■ Exercise brief
Would you write out each line of the material below exactly, skipping every picture?

■ The data
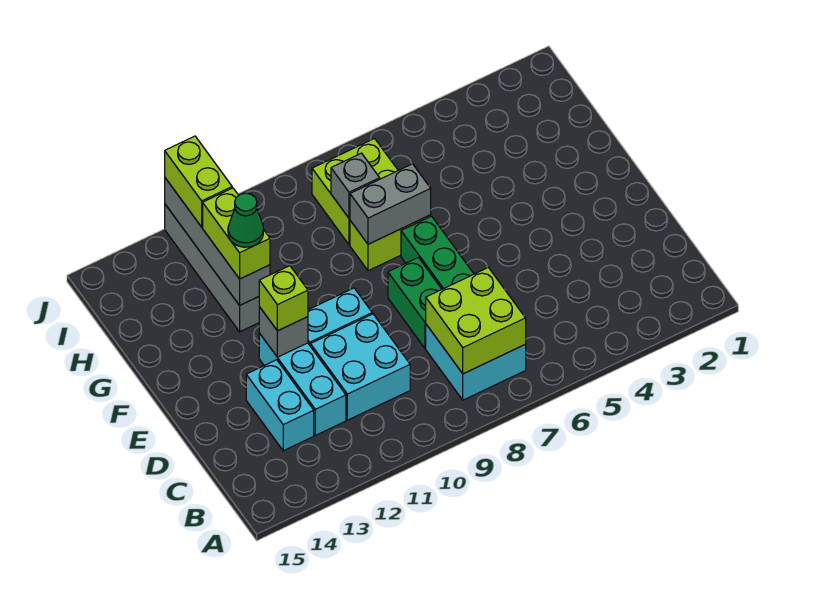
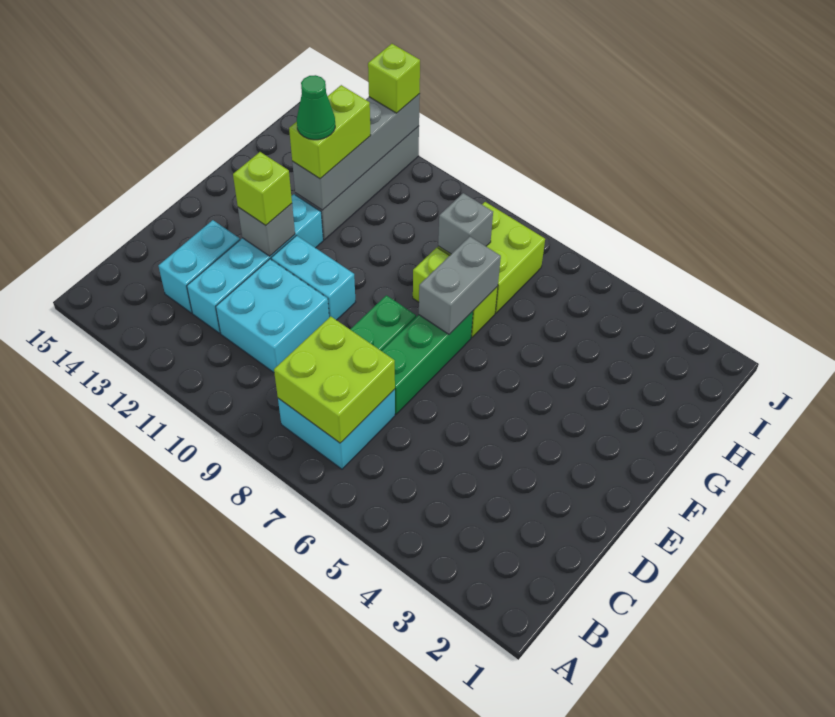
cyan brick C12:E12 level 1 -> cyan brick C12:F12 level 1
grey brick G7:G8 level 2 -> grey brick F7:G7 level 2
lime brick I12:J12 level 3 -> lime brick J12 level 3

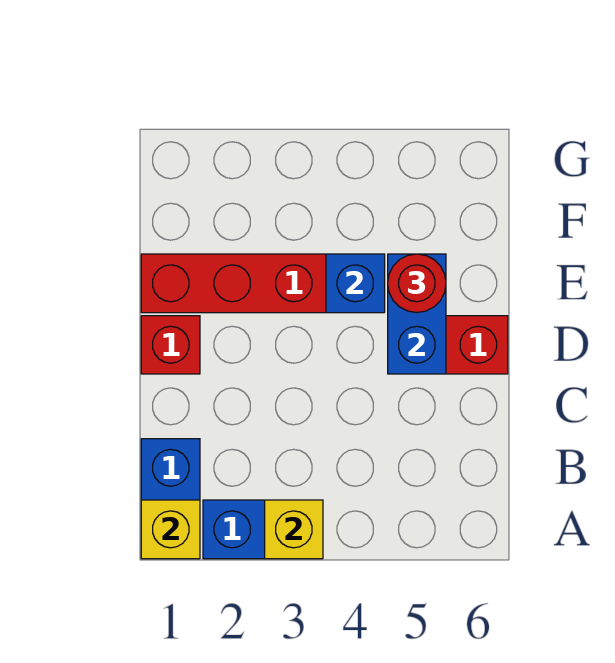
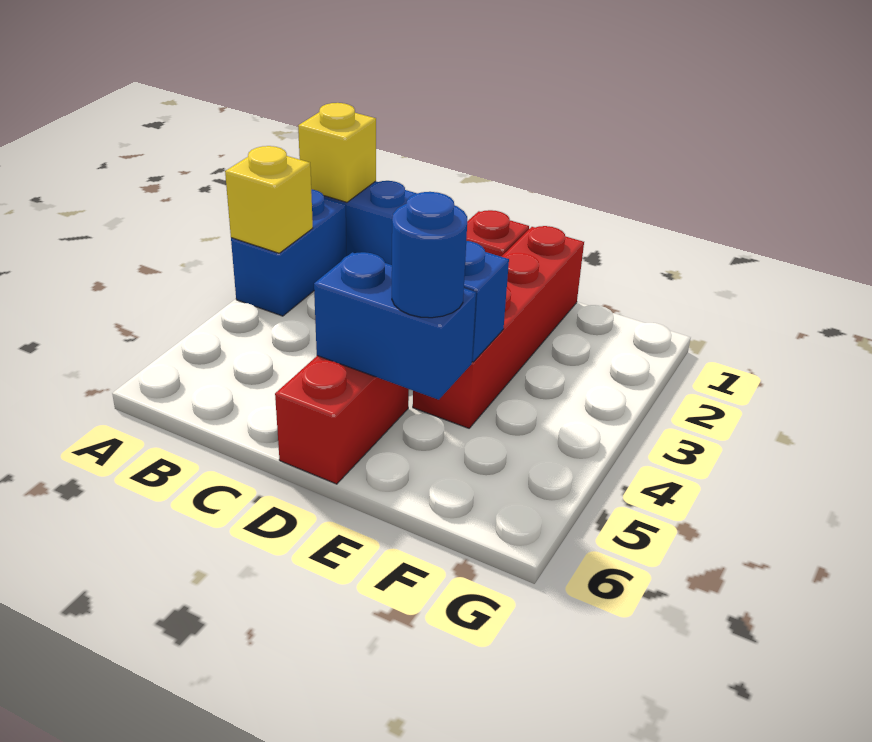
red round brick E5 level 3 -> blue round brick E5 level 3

■ Response to this task
cyan brick C12:E12 level 1 -> cyan brick C12:F12 level 1
grey brick G7:G8 level 2 -> grey brick F7:G7 level 2
lime brick I12:J12 level 3 -> lime brick J12 level 3

red round brick E5 level 3 -> blue round brick E5 level 3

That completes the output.